### GIVEN DATA
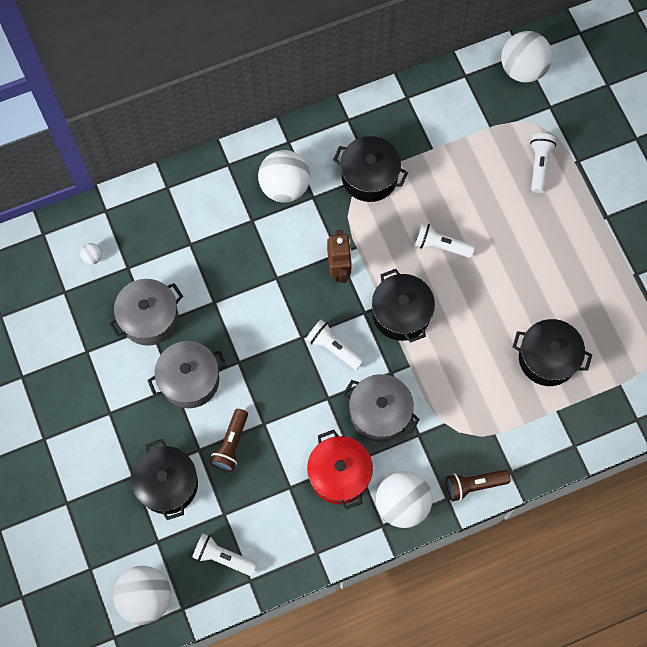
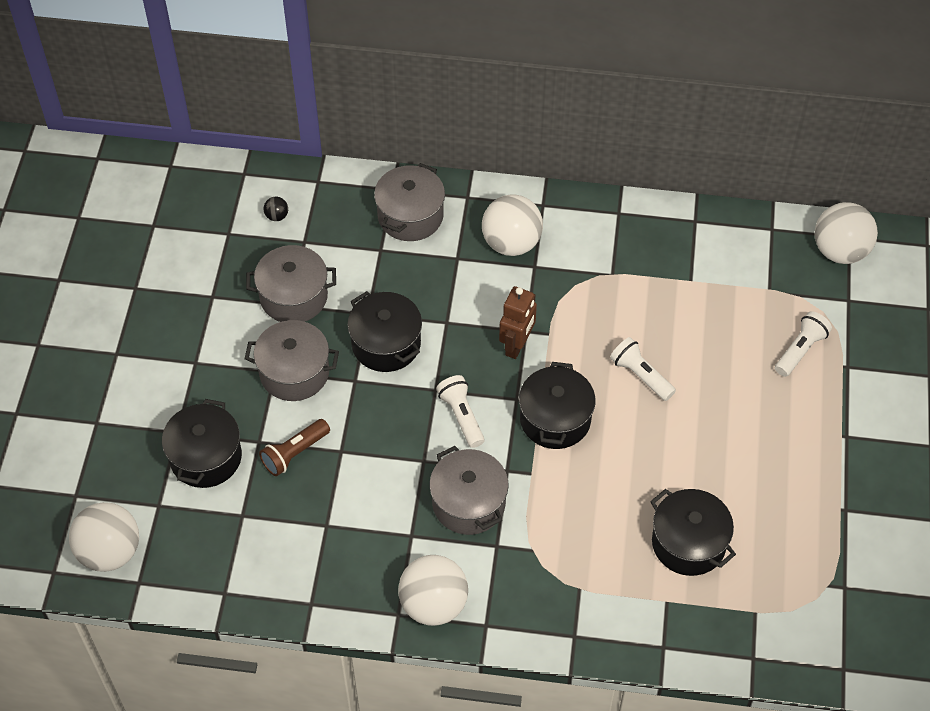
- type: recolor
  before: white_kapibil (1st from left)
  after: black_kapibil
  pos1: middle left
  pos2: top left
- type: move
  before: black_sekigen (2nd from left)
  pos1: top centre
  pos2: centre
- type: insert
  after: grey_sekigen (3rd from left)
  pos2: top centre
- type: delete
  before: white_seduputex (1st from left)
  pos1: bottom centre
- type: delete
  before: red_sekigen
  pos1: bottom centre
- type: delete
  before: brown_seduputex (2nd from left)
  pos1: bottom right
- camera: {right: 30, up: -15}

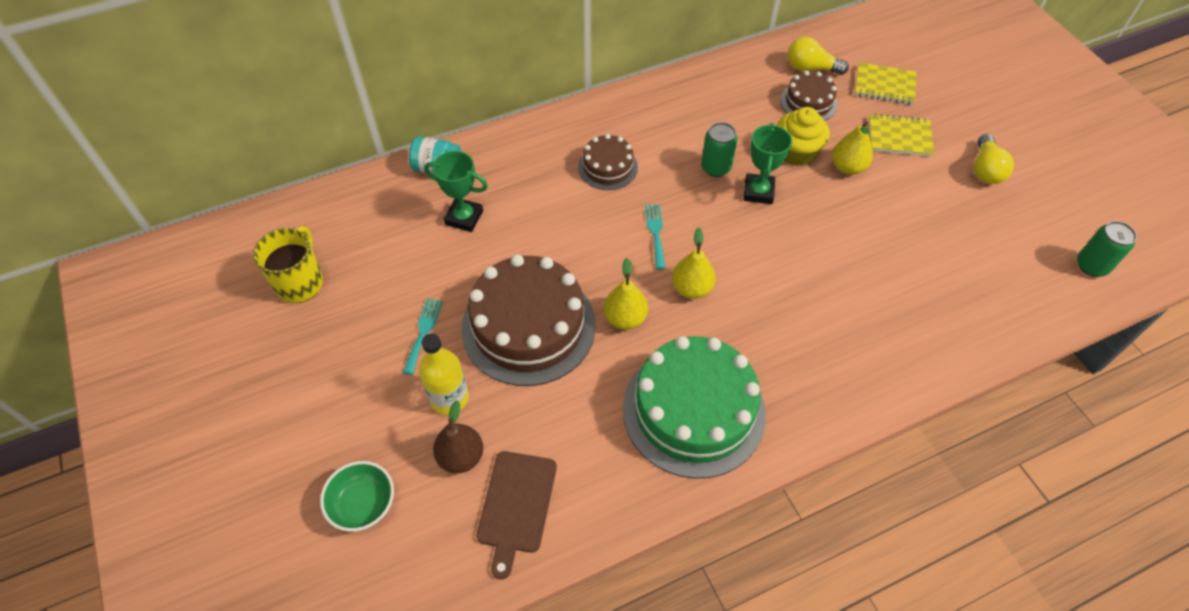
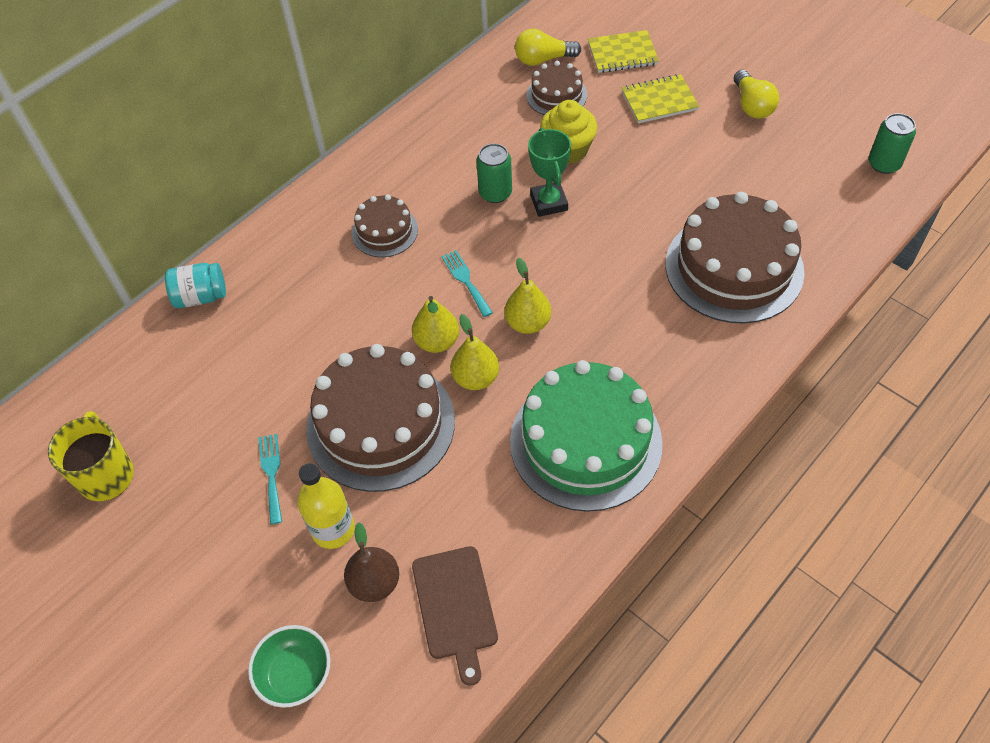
- type: move
  before:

### TASK
What is needed is an exact repeat of only the lines from the one containing "pos2: centre" through the last line of the listing above, both ends included, without the pictures.

### ANSWER AREA
  pos2: centre
- type: insert
  after: grey_sekigen (3rd from left)
  pos2: top centre
- type: delete
  before: white_seduputex (1st from left)
  pos1: bottom centre
- type: delete
  before: red_sekigen
  pos1: bottom centre
- type: delete
  before: brown_seduputex (2nd from left)
  pos1: bottom right
- camera: {right: 30, up: -15}

- type: move
  before:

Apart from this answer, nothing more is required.